▸ What is required: A faithful copy of each record is required, minus the images.

Version comparison data:

+ + + +

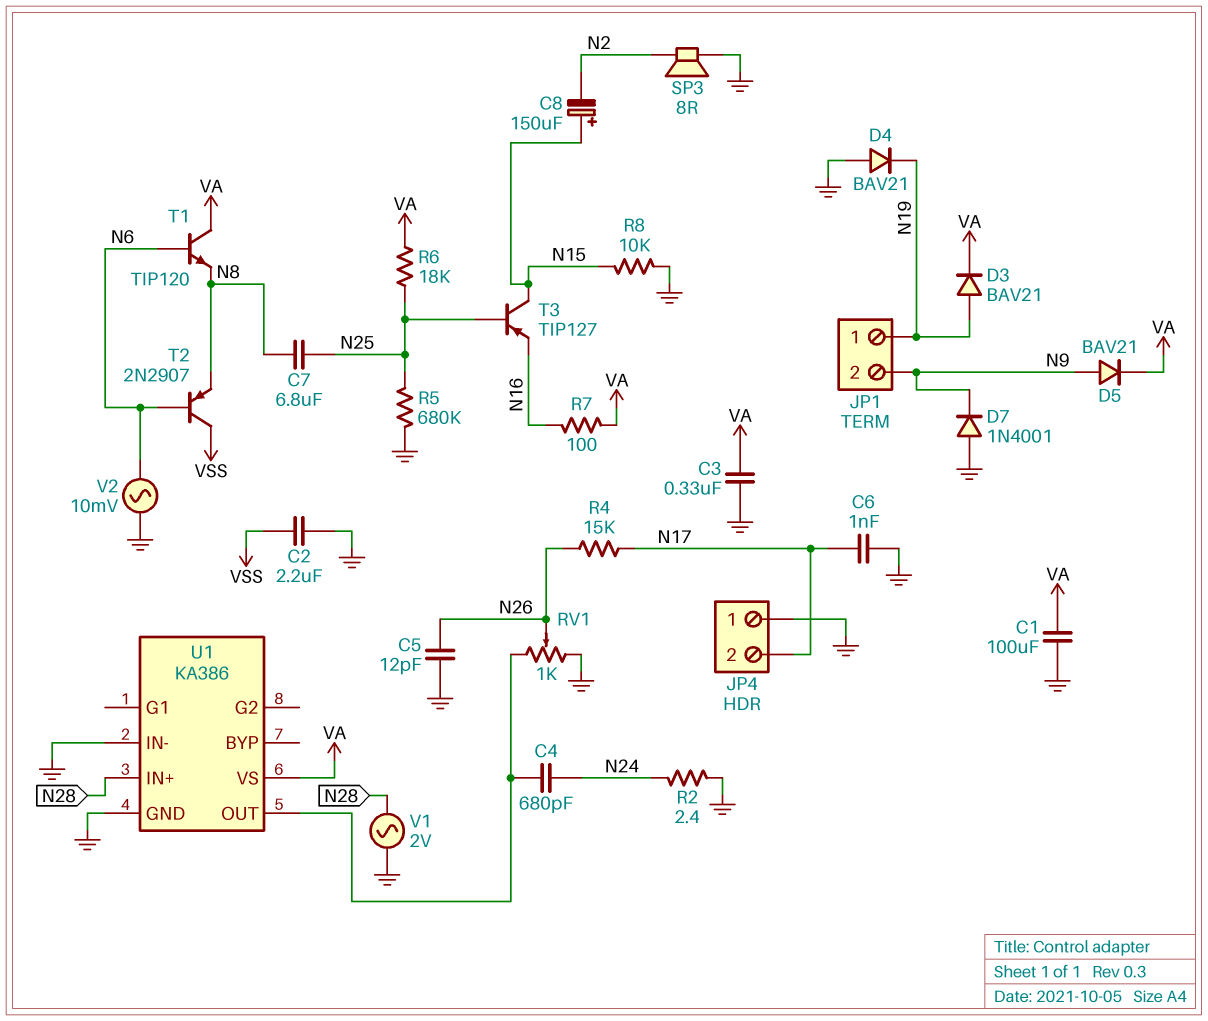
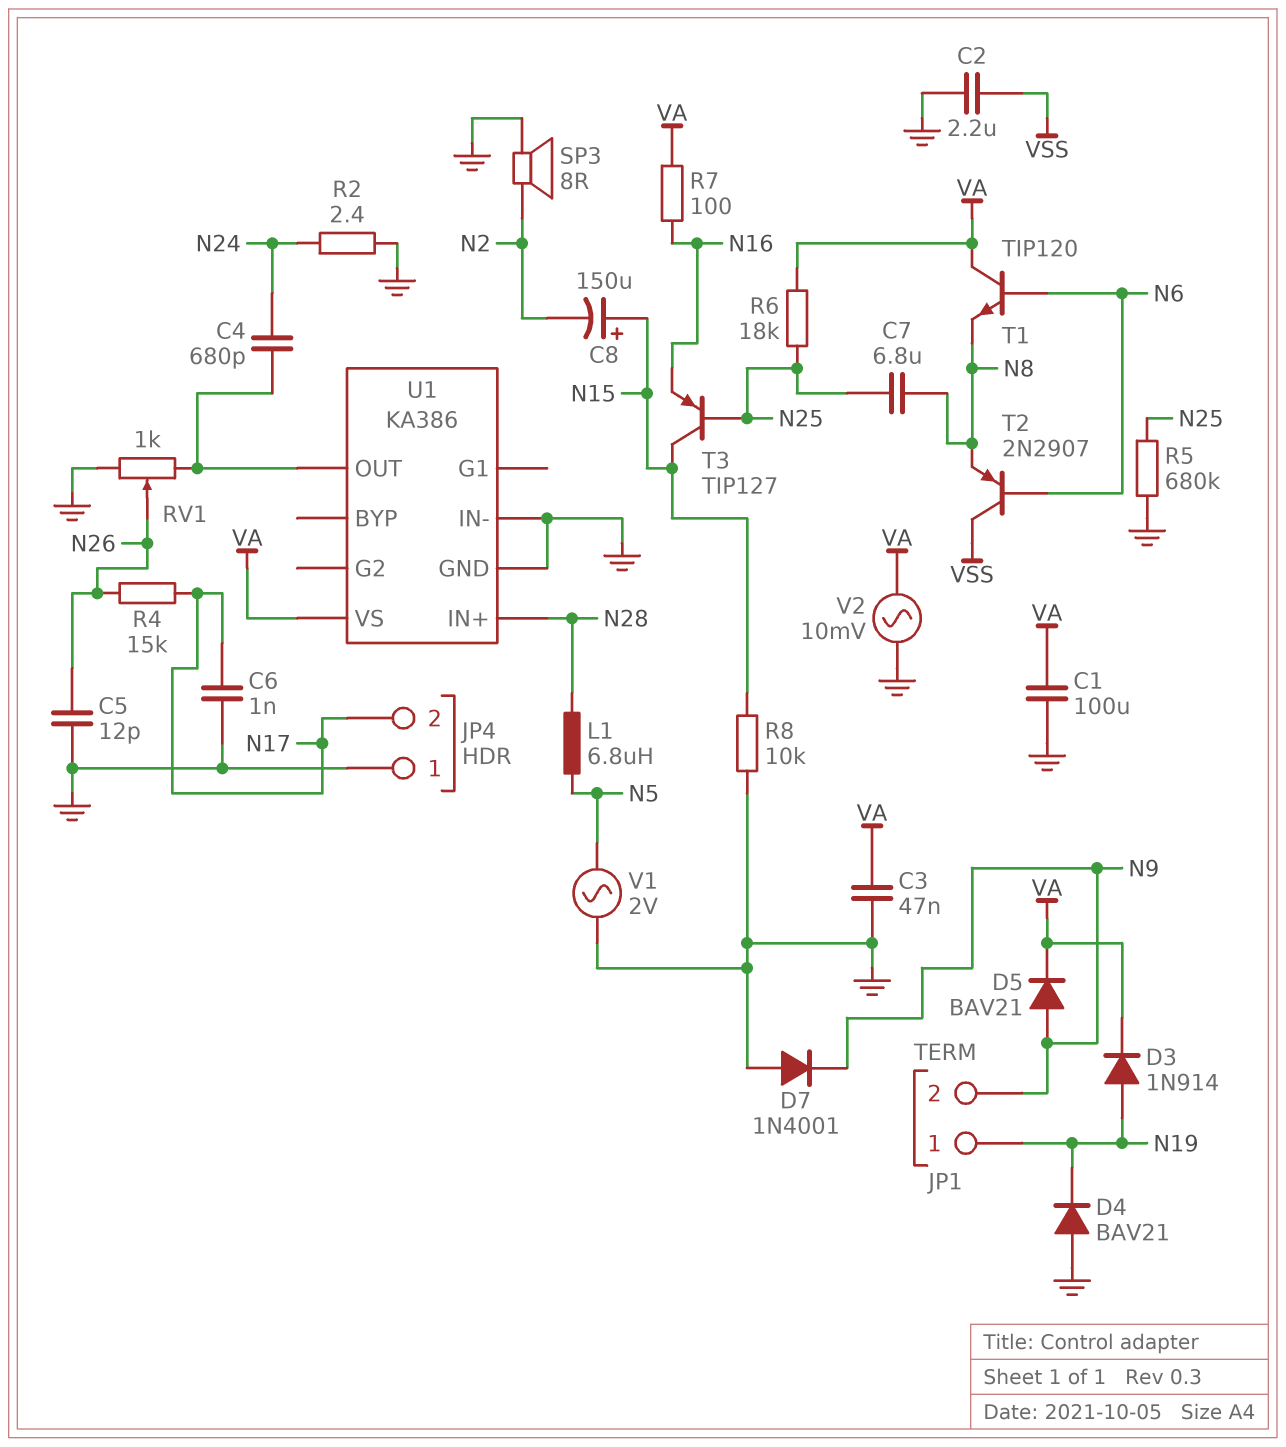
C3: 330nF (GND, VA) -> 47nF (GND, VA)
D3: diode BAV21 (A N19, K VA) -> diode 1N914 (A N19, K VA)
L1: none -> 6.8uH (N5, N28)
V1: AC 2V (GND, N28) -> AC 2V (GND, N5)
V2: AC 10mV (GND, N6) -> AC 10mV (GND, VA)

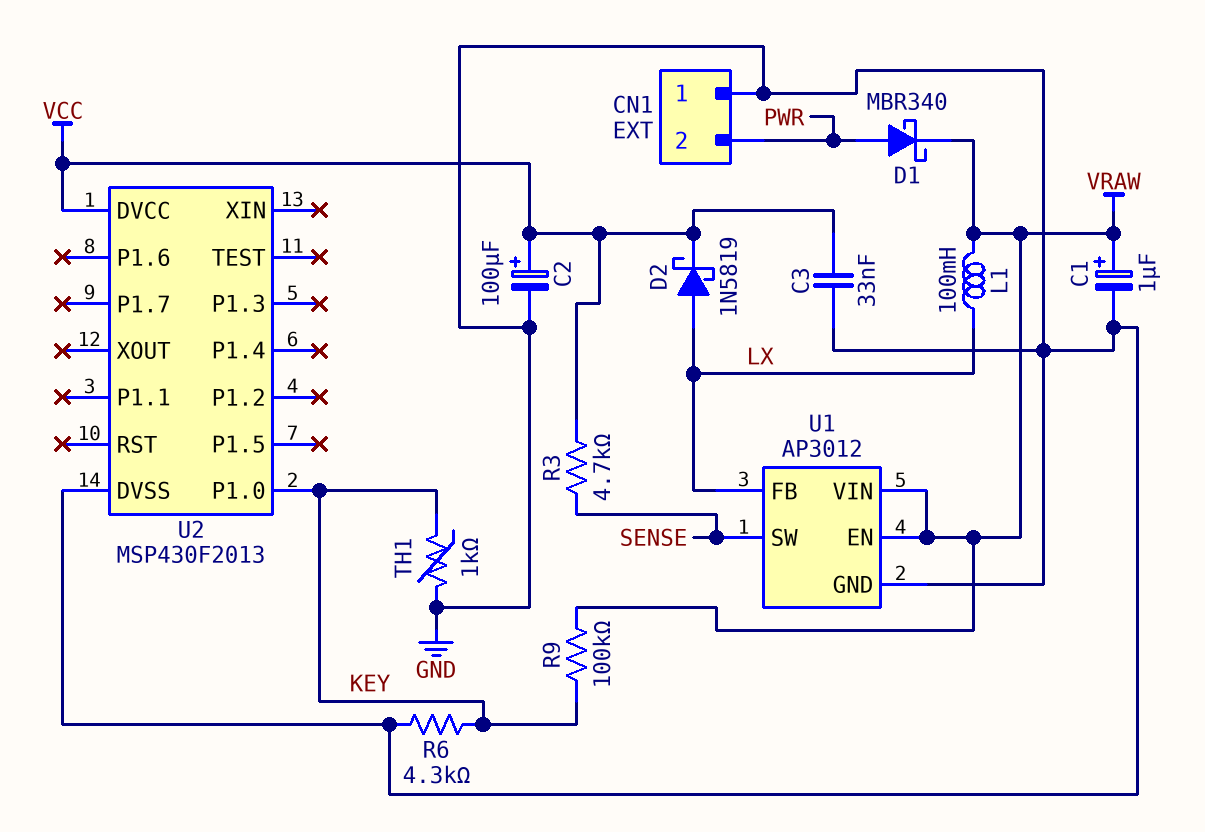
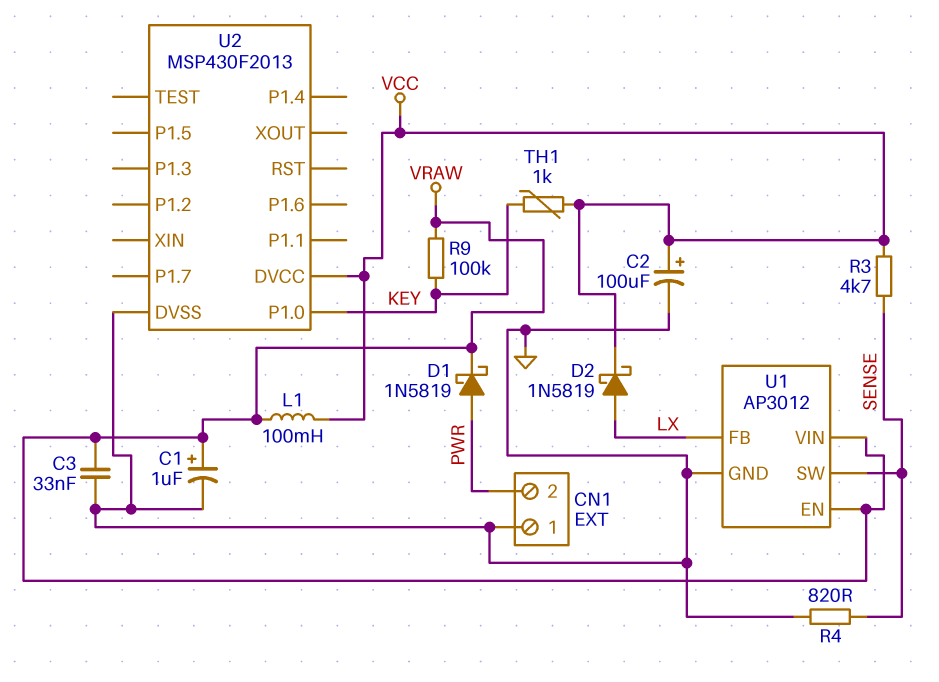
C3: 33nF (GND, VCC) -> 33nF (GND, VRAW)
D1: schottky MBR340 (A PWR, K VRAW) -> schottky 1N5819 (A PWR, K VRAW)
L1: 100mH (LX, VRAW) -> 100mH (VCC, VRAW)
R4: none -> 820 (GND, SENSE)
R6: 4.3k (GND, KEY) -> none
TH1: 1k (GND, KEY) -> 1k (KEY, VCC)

+ + + +

▸ Task answer:
C3: 330nF (GND, VA) -> 47nF (GND, VA)
D3: diode BAV21 (A N19, K VA) -> diode 1N914 (A N19, K VA)
L1: none -> 6.8uH (N5, N28)
V1: AC 2V (GND, N28) -> AC 2V (GND, N5)
V2: AC 10mV (GND, N6) -> AC 10mV (GND, VA)

C3: 33nF (GND, VCC) -> 33nF (GND, VRAW)
D1: schottky MBR340 (A PWR, K VRAW) -> schottky 1N5819 (A PWR, K VRAW)
L1: 100mH (LX, VRAW) -> 100mH (VCC, VRAW)
R4: none -> 820 (GND, SENSE)
R6: 4.3k (GND, KEY) -> none
TH1: 1k (GND, KEY) -> 1k (KEY, VCC)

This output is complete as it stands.